> TASK ITEM
Could you print all of the data below again, exactly?

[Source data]
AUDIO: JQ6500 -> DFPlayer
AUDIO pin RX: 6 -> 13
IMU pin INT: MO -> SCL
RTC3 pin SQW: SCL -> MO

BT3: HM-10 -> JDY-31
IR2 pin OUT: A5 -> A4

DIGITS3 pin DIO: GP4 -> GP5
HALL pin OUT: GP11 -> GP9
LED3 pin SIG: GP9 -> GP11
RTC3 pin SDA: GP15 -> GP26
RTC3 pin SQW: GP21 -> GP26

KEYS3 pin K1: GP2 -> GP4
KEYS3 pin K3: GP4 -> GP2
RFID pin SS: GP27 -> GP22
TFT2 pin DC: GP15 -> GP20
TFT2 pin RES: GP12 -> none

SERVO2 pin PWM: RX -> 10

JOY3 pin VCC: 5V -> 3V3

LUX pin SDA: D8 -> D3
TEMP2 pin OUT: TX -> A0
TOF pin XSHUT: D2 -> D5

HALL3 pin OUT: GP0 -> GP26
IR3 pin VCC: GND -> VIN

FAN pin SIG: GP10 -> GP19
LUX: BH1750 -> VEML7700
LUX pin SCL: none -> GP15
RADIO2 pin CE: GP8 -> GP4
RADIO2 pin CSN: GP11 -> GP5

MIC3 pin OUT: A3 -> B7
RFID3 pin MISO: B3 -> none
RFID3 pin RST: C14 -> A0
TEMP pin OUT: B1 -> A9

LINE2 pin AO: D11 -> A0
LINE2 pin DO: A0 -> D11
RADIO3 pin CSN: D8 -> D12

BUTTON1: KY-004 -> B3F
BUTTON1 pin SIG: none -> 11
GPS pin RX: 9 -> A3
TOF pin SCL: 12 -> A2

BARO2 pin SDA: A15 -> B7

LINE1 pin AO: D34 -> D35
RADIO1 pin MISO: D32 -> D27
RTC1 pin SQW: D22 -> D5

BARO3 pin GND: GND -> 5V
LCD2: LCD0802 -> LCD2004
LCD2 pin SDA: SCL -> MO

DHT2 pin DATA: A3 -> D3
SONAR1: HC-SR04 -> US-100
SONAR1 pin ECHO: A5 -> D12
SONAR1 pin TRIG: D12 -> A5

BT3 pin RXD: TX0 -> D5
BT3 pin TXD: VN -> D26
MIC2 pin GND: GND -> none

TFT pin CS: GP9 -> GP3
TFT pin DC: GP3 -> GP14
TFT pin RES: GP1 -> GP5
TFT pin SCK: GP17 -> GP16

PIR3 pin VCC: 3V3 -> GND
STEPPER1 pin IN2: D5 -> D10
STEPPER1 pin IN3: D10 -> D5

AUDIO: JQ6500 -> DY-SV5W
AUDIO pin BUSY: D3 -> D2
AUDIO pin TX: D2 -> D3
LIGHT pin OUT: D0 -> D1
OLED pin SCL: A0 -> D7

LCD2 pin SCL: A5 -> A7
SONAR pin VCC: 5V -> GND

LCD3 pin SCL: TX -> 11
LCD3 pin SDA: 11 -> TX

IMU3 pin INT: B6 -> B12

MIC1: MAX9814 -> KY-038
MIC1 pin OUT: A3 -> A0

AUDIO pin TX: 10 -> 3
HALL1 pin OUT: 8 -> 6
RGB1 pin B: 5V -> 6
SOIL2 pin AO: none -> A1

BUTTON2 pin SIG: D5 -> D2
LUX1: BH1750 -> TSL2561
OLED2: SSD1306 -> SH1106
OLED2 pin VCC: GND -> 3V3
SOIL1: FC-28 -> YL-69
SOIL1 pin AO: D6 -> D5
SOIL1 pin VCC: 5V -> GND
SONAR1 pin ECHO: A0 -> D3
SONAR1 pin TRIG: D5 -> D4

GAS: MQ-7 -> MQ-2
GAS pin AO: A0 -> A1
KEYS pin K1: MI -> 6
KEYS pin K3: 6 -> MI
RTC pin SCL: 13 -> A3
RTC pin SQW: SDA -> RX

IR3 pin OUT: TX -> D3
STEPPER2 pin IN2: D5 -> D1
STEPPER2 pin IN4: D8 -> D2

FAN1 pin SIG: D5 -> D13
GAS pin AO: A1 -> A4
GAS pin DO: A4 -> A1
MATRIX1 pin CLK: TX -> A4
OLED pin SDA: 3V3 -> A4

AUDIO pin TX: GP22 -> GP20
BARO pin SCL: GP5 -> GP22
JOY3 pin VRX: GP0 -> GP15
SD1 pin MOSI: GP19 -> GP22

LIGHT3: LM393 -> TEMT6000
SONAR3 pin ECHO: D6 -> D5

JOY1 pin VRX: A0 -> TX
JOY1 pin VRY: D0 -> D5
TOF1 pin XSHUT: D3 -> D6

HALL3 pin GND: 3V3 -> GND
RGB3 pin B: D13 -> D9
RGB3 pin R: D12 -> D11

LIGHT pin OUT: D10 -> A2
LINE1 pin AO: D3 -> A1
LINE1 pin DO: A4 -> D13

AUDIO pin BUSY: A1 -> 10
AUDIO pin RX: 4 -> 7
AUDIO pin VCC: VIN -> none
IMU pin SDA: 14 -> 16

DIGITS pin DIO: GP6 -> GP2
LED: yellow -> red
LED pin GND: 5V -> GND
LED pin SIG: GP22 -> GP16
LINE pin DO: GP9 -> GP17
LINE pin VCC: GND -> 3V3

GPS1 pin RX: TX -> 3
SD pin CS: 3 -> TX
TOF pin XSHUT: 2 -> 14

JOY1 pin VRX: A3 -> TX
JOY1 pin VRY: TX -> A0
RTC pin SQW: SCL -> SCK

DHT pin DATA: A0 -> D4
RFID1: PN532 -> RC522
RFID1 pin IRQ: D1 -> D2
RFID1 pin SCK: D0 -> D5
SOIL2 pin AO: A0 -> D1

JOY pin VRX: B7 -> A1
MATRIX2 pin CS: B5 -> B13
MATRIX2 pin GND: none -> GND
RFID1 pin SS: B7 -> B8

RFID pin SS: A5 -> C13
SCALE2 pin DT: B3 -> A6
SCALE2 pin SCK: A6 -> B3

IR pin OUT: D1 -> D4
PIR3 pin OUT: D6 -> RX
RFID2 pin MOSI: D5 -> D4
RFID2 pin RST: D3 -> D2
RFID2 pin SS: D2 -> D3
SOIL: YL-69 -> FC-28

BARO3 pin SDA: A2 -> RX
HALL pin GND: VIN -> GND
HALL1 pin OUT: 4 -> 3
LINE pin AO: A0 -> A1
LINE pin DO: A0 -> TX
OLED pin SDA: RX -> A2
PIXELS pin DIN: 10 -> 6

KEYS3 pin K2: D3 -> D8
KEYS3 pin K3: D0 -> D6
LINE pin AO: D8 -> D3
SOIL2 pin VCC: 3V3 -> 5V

> SOLUTION TO THIS EXERCISE
AUDIO: JQ6500 -> DFPlayer
AUDIO pin RX: 6 -> 13
IMU pin INT: MO -> SCL
RTC3 pin SQW: SCL -> MO

BT3: HM-10 -> JDY-31
IR2 pin OUT: A5 -> A4

DIGITS3 pin DIO: GP4 -> GP5
HALL pin OUT: GP11 -> GP9
LED3 pin SIG: GP9 -> GP11
RTC3 pin SDA: GP15 -> GP26
RTC3 pin SQW: GP21 -> GP26

KEYS3 pin K1: GP2 -> GP4
KEYS3 pin K3: GP4 -> GP2
RFID pin SS: GP27 -> GP22
TFT2 pin DC: GP15 -> GP20
TFT2 pin RES: GP12 -> none

SERVO2 pin PWM: RX -> 10

JOY3 pin VCC: 5V -> 3V3

LUX pin SDA: D8 -> D3
TEMP2 pin OUT: TX -> A0
TOF pin XSHUT: D2 -> D5

HALL3 pin OUT: GP0 -> GP26
IR3 pin VCC: GND -> VIN

FAN pin SIG: GP10 -> GP19
LUX: BH1750 -> VEML7700
LUX pin SCL: none -> GP15
RADIO2 pin CE: GP8 -> GP4
RADIO2 pin CSN: GP11 -> GP5

MIC3 pin OUT: A3 -> B7
RFID3 pin MISO: B3 -> none
RFID3 pin RST: C14 -> A0
TEMP pin OUT: B1 -> A9

LINE2 pin AO: D11 -> A0
LINE2 pin DO: A0 -> D11
RADIO3 pin CSN: D8 -> D12

BUTTON1: KY-004 -> B3F
BUTTON1 pin SIG: none -> 11
GPS pin RX: 9 -> A3
TOF pin SCL: 12 -> A2

BARO2 pin SDA: A15 -> B7

LINE1 pin AO: D34 -> D35
RADIO1 pin MISO: D32 -> D27
RTC1 pin SQW: D22 -> D5

BARO3 pin GND: GND -> 5V
LCD2: LCD0802 -> LCD2004
LCD2 pin SDA: SCL -> MO

DHT2 pin DATA: A3 -> D3
SONAR1: HC-SR04 -> US-100
SONAR1 pin ECHO: A5 -> D12
SONAR1 pin TRIG: D12 -> A5

BT3 pin RXD: TX0 -> D5
BT3 pin TXD: VN -> D26
MIC2 pin GND: GND -> none

TFT pin CS: GP9 -> GP3
TFT pin DC: GP3 -> GP14
TFT pin RES: GP1 -> GP5
TFT pin SCK: GP17 -> GP16

PIR3 pin VCC: 3V3 -> GND
STEPPER1 pin IN2: D5 -> D10
STEPPER1 pin IN3: D10 -> D5

AUDIO: JQ6500 -> DY-SV5W
AUDIO pin BUSY: D3 -> D2
AUDIO pin TX: D2 -> D3
LIGHT pin OUT: D0 -> D1
OLED pin SCL: A0 -> D7

LCD2 pin SCL: A5 -> A7
SONAR pin VCC: 5V -> GND

LCD3 pin SCL: TX -> 11
LCD3 pin SDA: 11 -> TX

IMU3 pin INT: B6 -> B12

MIC1: MAX9814 -> KY-038
MIC1 pin OUT: A3 -> A0

AUDIO pin TX: 10 -> 3
HALL1 pin OUT: 8 -> 6
RGB1 pin B: 5V -> 6
SOIL2 pin AO: none -> A1

BUTTON2 pin SIG: D5 -> D2
LUX1: BH1750 -> TSL2561
OLED2: SSD1306 -> SH1106
OLED2 pin VCC: GND -> 3V3
SOIL1: FC-28 -> YL-69
SOIL1 pin AO: D6 -> D5
SOIL1 pin VCC: 5V -> GND
SONAR1 pin ECHO: A0 -> D3
SONAR1 pin TRIG: D5 -> D4

GAS: MQ-7 -> MQ-2
GAS pin AO: A0 -> A1
KEYS pin K1: MI -> 6
KEYS pin K3: 6 -> MI
RTC pin SCL: 13 -> A3
RTC pin SQW: SDA -> RX

IR3 pin OUT: TX -> D3
STEPPER2 pin IN2: D5 -> D1
STEPPER2 pin IN4: D8 -> D2

FAN1 pin SIG: D5 -> D13
GAS pin AO: A1 -> A4
GAS pin DO: A4 -> A1
MATRIX1 pin CLK: TX -> A4
OLED pin SDA: 3V3 -> A4

AUDIO pin TX: GP22 -> GP20
BARO pin SCL: GP5 -> GP22
JOY3 pin VRX: GP0 -> GP15
SD1 pin MOSI: GP19 -> GP22

LIGHT3: LM393 -> TEMT6000
SONAR3 pin ECHO: D6 -> D5

JOY1 pin VRX: A0 -> TX
JOY1 pin VRY: D0 -> D5
TOF1 pin XSHUT: D3 -> D6

HALL3 pin GND: 3V3 -> GND
RGB3 pin B: D13 -> D9
RGB3 pin R: D12 -> D11

LIGHT pin OUT: D10 -> A2
LINE1 pin AO: D3 -> A1
LINE1 pin DO: A4 -> D13

AUDIO pin BUSY: A1 -> 10
AUDIO pin RX: 4 -> 7
AUDIO pin VCC: VIN -> none
IMU pin SDA: 14 -> 16

DIGITS pin DIO: GP6 -> GP2
LED: yellow -> red
LED pin GND: 5V -> GND
LED pin SIG: GP22 -> GP16
LINE pin DO: GP9 -> GP17
LINE pin VCC: GND -> 3V3

GPS1 pin RX: TX -> 3
SD pin CS: 3 -> TX
TOF pin XSHUT: 2 -> 14

JOY1 pin VRX: A3 -> TX
JOY1 pin VRY: TX -> A0
RTC pin SQW: SCL -> SCK

DHT pin DATA: A0 -> D4
RFID1: PN532 -> RC522
RFID1 pin IRQ: D1 -> D2
RFID1 pin SCK: D0 -> D5
SOIL2 pin AO: A0 -> D1

JOY pin VRX: B7 -> A1
MATRIX2 pin CS: B5 -> B13
MATRIX2 pin GND: none -> GND
RFID1 pin SS: B7 -> B8

RFID pin SS: A5 -> C13
SCALE2 pin DT: B3 -> A6
SCALE2 pin SCK: A6 -> B3

IR pin OUT: D1 -> D4
PIR3 pin OUT: D6 -> RX
RFID2 pin MOSI: D5 -> D4
RFID2 pin RST: D3 -> D2
RFID2 pin SS: D2 -> D3
SOIL: YL-69 -> FC-28

BARO3 pin SDA: A2 -> RX
HALL pin GND: VIN -> GND
HALL1 pin OUT: 4 -> 3
LINE pin AO: A0 -> A1
LINE pin DO: A0 -> TX
OLED pin SDA: RX -> A2
PIXELS pin DIN: 10 -> 6

KEYS3 pin K2: D3 -> D8
KEYS3 pin K3: D0 -> D6
LINE pin AO: D8 -> D3
SOIL2 pin VCC: 3V3 -> 5V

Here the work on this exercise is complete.